[Spatial object tracking data]

━━━━━━━━━━━━━━━━━━━━

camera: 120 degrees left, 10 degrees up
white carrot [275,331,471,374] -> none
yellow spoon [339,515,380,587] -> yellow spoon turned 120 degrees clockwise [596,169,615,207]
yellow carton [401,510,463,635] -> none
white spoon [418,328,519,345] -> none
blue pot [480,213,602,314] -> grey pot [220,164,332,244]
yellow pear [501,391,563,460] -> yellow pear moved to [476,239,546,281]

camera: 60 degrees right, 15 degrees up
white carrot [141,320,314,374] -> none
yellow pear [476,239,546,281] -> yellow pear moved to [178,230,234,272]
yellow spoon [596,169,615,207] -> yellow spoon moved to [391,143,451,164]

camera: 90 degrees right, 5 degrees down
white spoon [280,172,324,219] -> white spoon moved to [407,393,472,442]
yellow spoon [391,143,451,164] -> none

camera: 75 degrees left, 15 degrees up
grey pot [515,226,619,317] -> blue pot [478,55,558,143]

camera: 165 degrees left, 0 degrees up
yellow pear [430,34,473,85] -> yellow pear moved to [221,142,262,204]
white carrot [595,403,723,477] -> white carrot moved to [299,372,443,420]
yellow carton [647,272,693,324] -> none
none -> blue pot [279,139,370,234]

━━━━━━━━━━━━━━━━━━━━

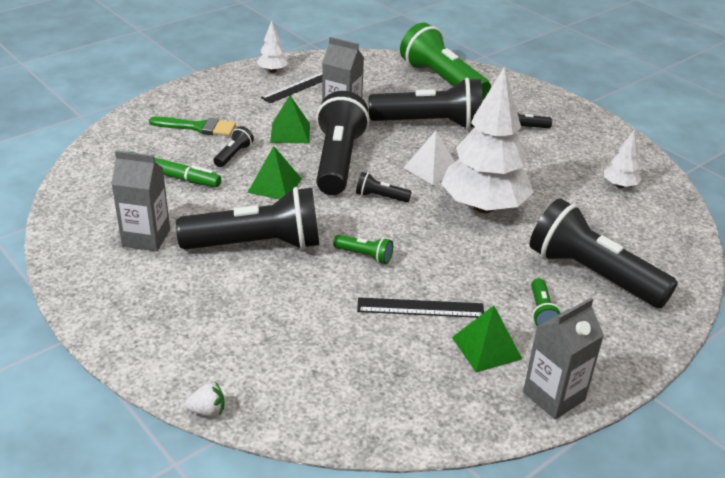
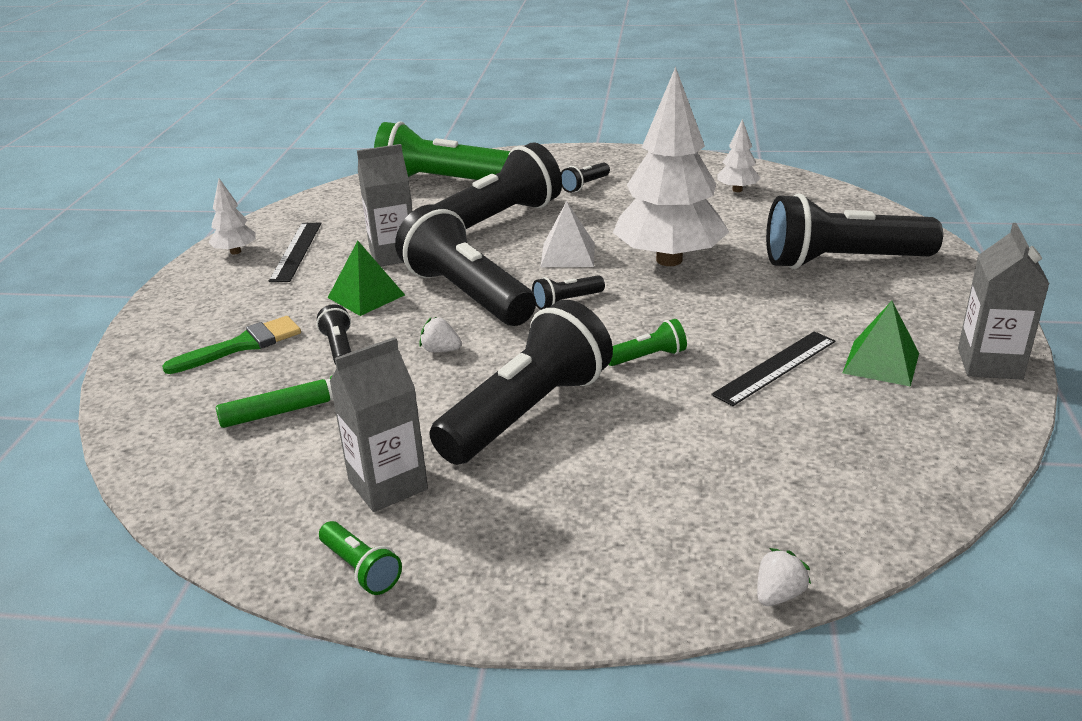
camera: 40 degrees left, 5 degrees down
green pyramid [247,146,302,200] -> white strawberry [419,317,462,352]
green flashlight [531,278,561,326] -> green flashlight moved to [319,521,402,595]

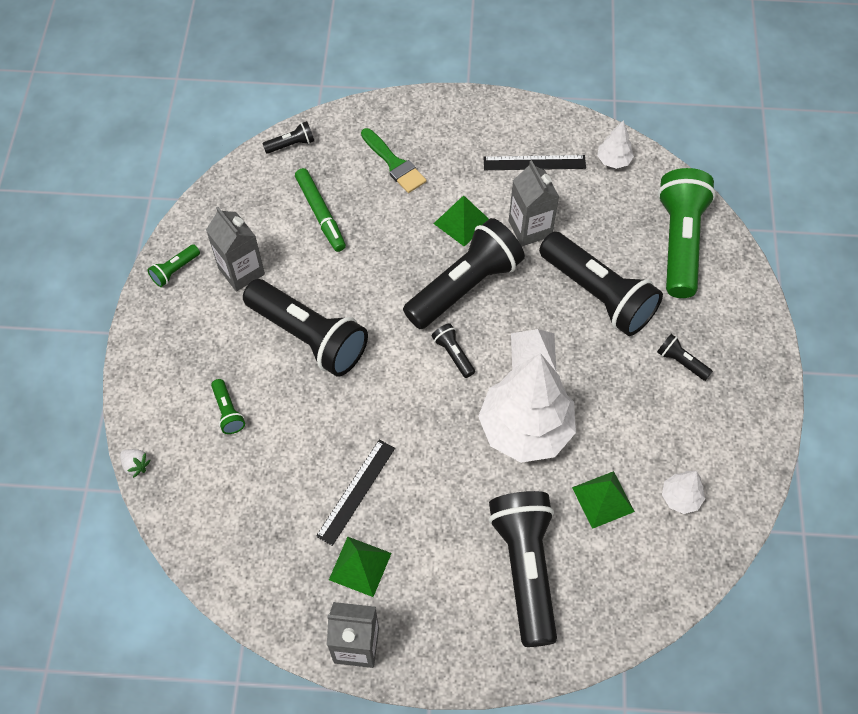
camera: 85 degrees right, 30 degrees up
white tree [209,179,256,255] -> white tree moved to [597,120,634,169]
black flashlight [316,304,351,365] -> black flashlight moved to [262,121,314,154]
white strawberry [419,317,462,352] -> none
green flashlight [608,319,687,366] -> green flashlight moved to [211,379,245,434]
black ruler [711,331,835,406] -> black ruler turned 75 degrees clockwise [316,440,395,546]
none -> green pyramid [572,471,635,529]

━━━━━━━━━━━━━━━━━━━━

Task instructions
Locate the lines above that contain "carrot" and copy them.

Problem solution
white carrot [275,331,471,374] -> none
white carrot [141,320,314,374] -> none
white carrot [595,403,723,477] -> white carrot moved to [299,372,443,420]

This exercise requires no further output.